Problem statement.
After reading the data below, copy out every line that contains the word "parking".

Given data below:

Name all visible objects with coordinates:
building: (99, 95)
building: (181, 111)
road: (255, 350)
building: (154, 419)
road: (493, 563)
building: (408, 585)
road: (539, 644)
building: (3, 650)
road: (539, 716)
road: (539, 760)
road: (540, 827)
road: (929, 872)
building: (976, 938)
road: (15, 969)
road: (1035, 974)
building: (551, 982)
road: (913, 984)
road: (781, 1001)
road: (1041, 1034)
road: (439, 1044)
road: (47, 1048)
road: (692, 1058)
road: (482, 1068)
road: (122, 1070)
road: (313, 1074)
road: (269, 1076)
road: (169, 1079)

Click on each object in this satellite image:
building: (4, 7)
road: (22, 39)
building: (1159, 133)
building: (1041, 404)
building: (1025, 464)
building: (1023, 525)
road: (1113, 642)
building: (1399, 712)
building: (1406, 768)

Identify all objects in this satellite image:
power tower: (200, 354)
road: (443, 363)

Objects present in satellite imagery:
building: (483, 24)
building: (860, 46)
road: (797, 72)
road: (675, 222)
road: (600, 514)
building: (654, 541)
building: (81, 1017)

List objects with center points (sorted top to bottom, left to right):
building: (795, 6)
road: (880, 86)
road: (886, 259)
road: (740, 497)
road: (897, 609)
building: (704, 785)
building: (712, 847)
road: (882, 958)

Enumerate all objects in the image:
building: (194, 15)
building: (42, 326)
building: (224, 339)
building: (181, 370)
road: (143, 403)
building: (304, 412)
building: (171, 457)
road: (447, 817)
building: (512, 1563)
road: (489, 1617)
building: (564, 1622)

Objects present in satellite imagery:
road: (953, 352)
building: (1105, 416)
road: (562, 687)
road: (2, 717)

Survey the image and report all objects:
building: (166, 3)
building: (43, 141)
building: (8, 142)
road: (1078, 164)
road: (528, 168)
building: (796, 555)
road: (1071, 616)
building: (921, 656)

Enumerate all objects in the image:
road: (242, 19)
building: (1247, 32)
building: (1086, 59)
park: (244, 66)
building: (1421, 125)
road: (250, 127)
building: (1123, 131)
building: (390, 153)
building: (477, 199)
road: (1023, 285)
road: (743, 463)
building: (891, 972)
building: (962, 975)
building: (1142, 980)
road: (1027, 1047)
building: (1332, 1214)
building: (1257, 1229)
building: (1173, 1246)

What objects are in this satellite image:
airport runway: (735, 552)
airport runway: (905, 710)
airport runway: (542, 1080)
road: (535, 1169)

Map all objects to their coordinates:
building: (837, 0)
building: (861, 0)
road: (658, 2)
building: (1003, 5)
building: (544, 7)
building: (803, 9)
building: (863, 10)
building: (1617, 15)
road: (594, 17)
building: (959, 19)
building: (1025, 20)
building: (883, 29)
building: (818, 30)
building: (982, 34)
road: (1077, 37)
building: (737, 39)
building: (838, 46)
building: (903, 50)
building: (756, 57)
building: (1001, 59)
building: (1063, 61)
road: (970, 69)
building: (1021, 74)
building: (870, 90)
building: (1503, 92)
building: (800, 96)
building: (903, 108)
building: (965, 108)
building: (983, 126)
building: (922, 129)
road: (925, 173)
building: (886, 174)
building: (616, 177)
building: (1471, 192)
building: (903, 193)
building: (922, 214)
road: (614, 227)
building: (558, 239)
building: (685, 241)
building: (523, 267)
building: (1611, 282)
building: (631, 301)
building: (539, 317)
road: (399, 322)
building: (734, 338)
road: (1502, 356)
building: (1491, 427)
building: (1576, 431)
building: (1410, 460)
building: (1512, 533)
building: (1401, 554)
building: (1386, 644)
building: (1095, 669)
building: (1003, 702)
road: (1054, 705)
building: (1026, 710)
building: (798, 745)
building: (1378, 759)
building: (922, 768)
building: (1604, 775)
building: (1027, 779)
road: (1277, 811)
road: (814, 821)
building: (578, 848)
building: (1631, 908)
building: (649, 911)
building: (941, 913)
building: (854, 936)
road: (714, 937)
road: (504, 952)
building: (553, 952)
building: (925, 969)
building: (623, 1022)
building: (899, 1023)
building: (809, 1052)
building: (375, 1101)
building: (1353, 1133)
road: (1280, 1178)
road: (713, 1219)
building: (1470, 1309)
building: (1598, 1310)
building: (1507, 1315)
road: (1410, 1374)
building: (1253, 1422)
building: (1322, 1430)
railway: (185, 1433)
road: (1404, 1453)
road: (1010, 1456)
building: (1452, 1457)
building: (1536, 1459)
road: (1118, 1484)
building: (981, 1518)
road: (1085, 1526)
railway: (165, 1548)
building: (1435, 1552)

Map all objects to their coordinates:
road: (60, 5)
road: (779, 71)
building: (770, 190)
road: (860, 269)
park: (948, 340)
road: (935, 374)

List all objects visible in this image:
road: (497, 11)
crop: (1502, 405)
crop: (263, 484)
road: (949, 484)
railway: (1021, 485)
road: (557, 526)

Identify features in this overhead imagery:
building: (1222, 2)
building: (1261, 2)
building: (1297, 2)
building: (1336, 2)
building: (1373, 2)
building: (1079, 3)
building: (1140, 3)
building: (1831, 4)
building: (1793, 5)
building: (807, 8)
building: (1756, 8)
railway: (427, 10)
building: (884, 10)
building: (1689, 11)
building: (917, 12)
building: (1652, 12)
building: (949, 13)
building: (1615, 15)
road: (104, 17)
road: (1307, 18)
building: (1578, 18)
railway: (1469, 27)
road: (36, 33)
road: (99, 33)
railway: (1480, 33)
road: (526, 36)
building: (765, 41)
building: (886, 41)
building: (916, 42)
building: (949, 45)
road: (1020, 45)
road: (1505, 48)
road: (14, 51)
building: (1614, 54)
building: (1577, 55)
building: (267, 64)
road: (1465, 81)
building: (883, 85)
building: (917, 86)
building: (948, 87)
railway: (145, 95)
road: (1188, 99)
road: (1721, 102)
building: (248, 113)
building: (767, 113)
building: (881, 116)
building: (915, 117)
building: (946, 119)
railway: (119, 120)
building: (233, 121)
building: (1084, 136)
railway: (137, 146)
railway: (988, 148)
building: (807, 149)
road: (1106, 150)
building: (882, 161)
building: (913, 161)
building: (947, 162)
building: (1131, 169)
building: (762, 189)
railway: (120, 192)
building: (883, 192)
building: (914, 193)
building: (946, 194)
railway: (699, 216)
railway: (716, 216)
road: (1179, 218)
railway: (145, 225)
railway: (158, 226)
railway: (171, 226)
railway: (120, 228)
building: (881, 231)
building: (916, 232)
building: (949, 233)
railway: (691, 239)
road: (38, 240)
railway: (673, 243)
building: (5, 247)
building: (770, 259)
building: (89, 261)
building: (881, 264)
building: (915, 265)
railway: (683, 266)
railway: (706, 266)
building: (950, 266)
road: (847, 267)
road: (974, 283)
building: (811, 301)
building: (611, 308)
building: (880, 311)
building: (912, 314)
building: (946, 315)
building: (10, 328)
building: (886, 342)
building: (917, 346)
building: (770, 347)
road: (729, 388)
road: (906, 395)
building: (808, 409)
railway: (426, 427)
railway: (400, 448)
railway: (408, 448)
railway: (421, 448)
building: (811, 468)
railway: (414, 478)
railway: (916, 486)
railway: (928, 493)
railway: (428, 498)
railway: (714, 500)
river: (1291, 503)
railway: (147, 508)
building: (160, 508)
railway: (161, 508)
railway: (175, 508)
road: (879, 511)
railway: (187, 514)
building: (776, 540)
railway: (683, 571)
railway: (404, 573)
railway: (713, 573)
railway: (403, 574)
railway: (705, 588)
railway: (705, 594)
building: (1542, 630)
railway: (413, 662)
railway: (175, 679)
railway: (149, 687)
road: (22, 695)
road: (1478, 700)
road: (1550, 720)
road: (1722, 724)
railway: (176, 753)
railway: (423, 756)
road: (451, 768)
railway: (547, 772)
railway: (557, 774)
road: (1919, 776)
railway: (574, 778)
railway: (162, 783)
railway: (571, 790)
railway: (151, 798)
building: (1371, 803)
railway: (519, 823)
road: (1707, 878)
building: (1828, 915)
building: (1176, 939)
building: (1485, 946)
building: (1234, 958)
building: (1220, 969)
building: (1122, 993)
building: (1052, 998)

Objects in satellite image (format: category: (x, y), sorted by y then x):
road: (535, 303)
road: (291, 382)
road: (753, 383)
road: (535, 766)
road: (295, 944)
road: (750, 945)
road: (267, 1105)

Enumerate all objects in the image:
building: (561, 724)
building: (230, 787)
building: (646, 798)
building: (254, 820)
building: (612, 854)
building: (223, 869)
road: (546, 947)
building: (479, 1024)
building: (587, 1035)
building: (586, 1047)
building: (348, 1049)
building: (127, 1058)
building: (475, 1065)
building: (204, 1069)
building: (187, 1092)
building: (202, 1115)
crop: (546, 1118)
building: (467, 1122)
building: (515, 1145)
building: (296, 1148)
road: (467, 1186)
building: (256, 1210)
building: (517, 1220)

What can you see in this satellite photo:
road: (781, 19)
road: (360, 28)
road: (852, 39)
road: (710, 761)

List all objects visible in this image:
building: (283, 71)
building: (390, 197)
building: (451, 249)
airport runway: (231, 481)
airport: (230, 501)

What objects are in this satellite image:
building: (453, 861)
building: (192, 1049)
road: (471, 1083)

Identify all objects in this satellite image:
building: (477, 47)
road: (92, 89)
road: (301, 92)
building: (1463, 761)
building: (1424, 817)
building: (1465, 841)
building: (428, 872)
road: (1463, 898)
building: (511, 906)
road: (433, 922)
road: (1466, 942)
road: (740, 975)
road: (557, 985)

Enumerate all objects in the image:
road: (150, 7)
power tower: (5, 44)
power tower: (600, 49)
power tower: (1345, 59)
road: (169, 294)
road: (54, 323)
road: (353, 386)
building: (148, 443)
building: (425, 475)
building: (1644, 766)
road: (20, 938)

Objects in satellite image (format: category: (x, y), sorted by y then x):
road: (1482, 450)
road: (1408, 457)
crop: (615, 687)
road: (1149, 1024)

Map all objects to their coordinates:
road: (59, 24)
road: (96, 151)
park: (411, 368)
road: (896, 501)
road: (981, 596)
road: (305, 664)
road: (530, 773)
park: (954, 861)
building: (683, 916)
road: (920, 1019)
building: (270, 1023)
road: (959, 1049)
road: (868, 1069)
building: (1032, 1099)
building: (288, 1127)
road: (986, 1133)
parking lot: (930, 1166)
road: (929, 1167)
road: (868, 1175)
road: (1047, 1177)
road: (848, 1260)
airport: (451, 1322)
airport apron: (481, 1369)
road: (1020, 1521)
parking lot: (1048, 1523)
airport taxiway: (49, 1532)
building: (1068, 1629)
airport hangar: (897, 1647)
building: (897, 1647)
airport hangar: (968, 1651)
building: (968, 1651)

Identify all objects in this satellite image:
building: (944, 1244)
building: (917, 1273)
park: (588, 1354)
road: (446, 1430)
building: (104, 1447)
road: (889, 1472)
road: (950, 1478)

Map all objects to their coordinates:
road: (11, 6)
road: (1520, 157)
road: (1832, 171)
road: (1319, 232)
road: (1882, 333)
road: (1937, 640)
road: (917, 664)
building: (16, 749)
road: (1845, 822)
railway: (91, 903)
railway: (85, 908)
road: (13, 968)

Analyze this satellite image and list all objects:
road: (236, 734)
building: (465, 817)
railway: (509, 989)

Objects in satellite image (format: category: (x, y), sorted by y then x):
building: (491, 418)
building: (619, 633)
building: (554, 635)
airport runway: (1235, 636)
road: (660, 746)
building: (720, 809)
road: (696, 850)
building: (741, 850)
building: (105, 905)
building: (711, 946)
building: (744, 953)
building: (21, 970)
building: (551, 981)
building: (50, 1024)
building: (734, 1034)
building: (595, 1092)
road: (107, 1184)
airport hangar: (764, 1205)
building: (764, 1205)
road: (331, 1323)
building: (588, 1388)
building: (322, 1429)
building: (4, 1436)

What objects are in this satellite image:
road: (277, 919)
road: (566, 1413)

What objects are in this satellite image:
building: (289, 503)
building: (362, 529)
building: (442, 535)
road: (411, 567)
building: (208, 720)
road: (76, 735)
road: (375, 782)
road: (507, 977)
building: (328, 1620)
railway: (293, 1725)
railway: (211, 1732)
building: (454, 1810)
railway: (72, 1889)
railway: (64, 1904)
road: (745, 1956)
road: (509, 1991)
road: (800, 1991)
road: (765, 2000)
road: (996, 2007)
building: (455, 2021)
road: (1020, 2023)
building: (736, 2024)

End of Given data.

Solved exercise.
parking lot: (930, 1166)
parking lot: (1048, 1523)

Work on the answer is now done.